* **Work to complete**: After locating the line that holds "apple fruit in emerald 562, 337", transcribe it and each following line to the end of the records, changing nothing and adding nothing.

-------

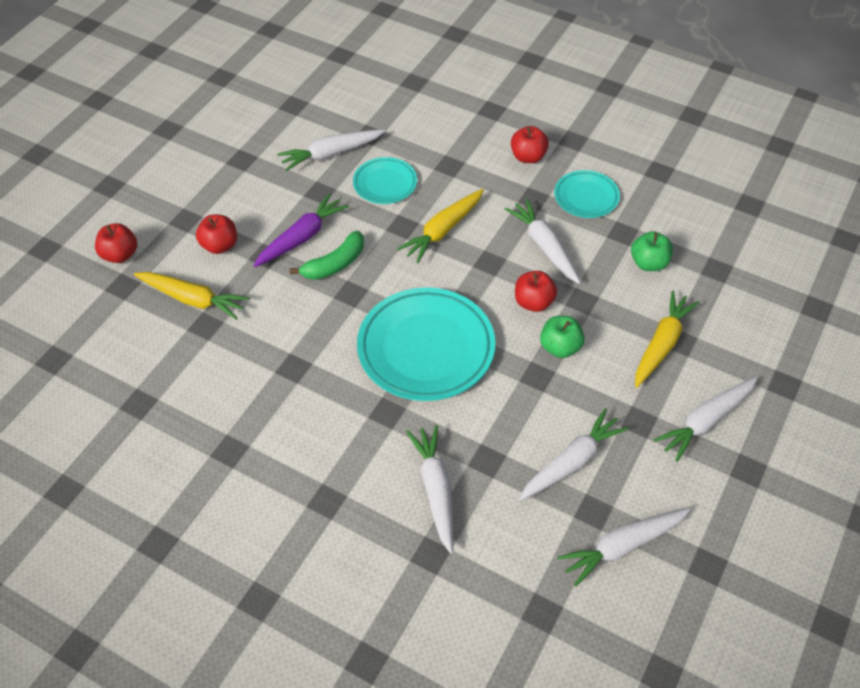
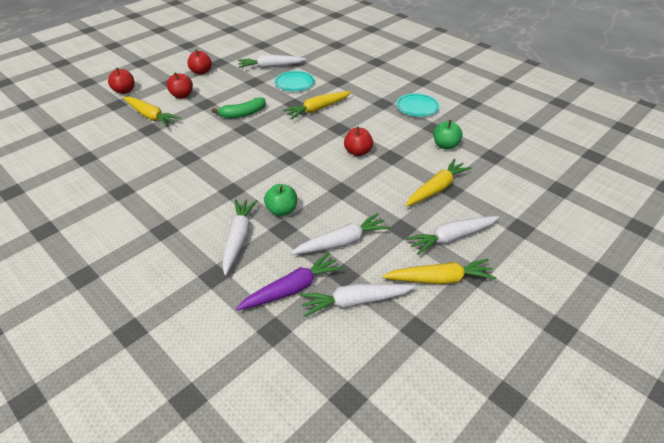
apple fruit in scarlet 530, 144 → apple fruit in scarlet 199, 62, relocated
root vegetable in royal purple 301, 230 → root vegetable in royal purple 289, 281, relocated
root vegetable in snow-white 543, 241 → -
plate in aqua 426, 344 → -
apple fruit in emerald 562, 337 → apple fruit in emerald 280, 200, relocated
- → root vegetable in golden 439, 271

-------

* **Response area**:
apple fruit in emerald 562, 337 → apple fruit in emerald 280, 200, relocated
- → root vegetable in golden 439, 271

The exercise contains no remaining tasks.